• **Activity**
Transcribe the records below exactly as written, from the opening line through the line that contains "R2: 1.8k (SIG, VB) -> 1.8k (GND, VB)".

• **Task data**
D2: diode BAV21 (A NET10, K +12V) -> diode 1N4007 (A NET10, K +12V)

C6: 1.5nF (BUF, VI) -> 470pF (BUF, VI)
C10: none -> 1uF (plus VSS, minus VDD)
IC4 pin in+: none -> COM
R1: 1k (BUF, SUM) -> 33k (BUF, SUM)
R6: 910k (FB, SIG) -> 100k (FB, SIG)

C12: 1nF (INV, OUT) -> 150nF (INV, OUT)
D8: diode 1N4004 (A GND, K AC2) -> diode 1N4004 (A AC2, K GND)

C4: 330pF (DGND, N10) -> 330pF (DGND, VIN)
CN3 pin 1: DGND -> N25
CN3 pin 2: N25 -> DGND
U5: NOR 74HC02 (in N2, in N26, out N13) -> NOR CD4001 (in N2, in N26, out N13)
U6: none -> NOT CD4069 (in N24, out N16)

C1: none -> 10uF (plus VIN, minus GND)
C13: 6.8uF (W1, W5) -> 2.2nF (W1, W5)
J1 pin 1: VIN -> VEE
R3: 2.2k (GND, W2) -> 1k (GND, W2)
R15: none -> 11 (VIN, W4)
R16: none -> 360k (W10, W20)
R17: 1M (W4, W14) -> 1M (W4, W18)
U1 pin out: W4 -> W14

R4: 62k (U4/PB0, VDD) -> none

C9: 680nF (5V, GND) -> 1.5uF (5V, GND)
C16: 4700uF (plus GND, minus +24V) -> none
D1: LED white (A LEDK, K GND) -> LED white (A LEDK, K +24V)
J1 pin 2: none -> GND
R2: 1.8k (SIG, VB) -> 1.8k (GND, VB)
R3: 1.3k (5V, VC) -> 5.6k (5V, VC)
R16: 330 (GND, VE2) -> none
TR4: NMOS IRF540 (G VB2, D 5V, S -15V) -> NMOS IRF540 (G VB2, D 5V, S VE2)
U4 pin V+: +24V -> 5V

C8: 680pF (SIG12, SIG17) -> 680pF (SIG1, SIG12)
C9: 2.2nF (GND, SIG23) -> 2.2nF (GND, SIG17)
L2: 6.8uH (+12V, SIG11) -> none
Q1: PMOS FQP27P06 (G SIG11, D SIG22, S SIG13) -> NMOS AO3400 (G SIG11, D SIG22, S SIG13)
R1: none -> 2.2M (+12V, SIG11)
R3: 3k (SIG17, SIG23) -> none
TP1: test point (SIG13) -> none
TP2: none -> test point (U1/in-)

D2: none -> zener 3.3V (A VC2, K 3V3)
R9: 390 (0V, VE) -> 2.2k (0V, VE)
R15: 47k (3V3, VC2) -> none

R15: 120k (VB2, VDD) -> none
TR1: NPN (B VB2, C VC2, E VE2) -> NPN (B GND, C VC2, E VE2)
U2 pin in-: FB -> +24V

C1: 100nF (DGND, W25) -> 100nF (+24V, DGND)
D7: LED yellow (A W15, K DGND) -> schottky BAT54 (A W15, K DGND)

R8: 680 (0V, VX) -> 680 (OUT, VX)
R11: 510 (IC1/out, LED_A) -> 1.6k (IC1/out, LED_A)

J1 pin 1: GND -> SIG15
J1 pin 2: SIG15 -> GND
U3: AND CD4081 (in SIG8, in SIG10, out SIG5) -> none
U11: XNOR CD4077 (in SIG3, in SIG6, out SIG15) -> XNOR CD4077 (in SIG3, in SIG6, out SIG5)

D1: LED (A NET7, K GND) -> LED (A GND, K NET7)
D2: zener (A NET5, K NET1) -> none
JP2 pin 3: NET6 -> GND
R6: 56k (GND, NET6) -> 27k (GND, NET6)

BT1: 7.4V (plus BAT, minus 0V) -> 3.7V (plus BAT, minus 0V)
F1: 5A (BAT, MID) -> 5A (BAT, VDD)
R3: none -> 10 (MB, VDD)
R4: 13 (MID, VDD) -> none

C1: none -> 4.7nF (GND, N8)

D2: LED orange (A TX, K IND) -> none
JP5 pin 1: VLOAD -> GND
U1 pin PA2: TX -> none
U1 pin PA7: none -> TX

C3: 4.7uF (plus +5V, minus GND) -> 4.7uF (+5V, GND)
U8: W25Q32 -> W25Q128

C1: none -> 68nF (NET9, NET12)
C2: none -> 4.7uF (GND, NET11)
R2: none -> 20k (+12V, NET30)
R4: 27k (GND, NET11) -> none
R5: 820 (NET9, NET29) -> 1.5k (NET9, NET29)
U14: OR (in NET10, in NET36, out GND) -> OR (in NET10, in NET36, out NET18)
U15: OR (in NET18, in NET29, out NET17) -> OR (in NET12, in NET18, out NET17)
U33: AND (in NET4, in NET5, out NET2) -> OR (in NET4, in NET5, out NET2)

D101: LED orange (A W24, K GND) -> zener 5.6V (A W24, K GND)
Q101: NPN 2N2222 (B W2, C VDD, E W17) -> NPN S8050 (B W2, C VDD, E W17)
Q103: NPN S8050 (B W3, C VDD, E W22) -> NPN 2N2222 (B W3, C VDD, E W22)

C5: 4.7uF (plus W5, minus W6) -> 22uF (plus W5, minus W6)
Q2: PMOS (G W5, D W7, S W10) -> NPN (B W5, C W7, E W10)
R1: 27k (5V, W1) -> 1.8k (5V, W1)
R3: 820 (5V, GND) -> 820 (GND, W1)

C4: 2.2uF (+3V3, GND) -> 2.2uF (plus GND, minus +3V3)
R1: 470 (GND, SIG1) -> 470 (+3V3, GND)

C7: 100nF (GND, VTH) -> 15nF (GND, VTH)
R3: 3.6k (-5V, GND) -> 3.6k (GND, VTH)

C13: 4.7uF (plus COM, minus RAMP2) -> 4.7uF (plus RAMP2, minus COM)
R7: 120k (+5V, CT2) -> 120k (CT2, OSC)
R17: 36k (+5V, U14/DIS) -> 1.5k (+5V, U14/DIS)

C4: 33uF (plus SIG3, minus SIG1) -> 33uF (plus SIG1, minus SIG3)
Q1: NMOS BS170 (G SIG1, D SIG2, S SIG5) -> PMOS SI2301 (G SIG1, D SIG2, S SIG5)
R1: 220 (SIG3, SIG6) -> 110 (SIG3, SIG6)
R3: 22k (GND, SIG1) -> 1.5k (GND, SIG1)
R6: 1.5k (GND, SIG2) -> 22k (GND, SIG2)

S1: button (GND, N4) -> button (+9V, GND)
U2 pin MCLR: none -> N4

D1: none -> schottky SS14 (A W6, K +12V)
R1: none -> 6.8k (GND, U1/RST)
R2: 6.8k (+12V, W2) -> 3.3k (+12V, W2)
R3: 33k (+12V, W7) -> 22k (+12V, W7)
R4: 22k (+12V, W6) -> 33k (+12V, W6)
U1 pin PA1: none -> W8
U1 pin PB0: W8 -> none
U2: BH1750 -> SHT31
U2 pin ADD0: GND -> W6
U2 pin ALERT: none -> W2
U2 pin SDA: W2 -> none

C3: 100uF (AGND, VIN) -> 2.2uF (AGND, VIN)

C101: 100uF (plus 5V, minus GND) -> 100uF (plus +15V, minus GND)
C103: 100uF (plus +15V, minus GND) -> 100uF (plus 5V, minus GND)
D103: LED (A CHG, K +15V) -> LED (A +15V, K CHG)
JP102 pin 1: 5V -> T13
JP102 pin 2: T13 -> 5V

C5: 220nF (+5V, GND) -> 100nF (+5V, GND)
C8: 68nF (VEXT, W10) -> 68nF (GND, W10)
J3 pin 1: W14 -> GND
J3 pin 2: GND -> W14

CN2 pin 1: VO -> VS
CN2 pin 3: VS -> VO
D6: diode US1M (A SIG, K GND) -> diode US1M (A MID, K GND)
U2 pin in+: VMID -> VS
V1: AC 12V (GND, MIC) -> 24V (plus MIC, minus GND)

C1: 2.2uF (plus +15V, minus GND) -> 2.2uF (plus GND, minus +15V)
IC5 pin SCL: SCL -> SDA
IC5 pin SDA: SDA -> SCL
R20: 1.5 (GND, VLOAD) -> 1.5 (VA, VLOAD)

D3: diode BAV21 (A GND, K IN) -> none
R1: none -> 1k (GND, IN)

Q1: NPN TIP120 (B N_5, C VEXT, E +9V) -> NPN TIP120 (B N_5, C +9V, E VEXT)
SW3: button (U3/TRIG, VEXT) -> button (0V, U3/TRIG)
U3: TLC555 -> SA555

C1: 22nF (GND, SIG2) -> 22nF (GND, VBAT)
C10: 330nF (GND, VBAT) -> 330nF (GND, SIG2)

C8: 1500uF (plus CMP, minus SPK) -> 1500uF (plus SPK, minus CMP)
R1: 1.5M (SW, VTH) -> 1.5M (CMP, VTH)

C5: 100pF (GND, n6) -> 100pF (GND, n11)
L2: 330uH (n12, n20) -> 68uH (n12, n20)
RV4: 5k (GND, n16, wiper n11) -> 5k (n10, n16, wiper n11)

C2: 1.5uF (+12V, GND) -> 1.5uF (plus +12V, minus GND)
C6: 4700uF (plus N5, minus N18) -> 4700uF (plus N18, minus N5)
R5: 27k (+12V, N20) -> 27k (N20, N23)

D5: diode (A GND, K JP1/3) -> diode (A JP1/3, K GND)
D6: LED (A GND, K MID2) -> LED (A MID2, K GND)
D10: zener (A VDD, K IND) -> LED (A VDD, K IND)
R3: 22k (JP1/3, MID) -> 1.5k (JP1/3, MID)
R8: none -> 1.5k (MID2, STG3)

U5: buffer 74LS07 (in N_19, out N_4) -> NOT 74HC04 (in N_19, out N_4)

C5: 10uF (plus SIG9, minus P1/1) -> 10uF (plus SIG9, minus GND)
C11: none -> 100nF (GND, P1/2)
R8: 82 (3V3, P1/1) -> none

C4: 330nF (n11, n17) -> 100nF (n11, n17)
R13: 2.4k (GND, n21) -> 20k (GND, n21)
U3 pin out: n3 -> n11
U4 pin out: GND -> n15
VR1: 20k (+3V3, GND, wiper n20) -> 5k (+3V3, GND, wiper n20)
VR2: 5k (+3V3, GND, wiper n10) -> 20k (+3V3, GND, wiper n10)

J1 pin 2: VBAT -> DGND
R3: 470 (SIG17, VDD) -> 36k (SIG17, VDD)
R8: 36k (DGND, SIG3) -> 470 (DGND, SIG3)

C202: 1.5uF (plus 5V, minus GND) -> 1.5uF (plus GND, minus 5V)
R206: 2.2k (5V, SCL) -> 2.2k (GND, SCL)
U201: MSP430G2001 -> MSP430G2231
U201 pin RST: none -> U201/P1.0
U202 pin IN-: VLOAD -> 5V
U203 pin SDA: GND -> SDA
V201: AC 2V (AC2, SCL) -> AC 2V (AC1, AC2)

• **Task output**
D2: diode BAV21 (A NET10, K +12V) -> diode 1N4007 (A NET10, K +12V)

C6: 1.5nF (BUF, VI) -> 470pF (BUF, VI)
C10: none -> 1uF (plus VSS, minus VDD)
IC4 pin in+: none -> COM
R1: 1k (BUF, SUM) -> 33k (BUF, SUM)
R6: 910k (FB, SIG) -> 100k (FB, SIG)

C12: 1nF (INV, OUT) -> 150nF (INV, OUT)
D8: diode 1N4004 (A GND, K AC2) -> diode 1N4004 (A AC2, K GND)

C4: 330pF (DGND, N10) -> 330pF (DGND, VIN)
CN3 pin 1: DGND -> N25
CN3 pin 2: N25 -> DGND
U5: NOR 74HC02 (in N2, in N26, out N13) -> NOR CD4001 (in N2, in N26, out N13)
U6: none -> NOT CD4069 (in N24, out N16)

C1: none -> 10uF (plus VIN, minus GND)
C13: 6.8uF (W1, W5) -> 2.2nF (W1, W5)
J1 pin 1: VIN -> VEE
R3: 2.2k (GND, W2) -> 1k (GND, W2)
R15: none -> 11 (VIN, W4)
R16: none -> 360k (W10, W20)
R17: 1M (W4, W14) -> 1M (W4, W18)
U1 pin out: W4 -> W14

R4: 62k (U4/PB0, VDD) -> none

C9: 680nF (5V, GND) -> 1.5uF (5V, GND)
C16: 4700uF (plus GND, minus +24V) -> none
D1: LED white (A LEDK, K GND) -> LED white (A LEDK, K +24V)
J1 pin 2: none -> GND
R2: 1.8k (SIG, VB) -> 1.8k (GND, VB)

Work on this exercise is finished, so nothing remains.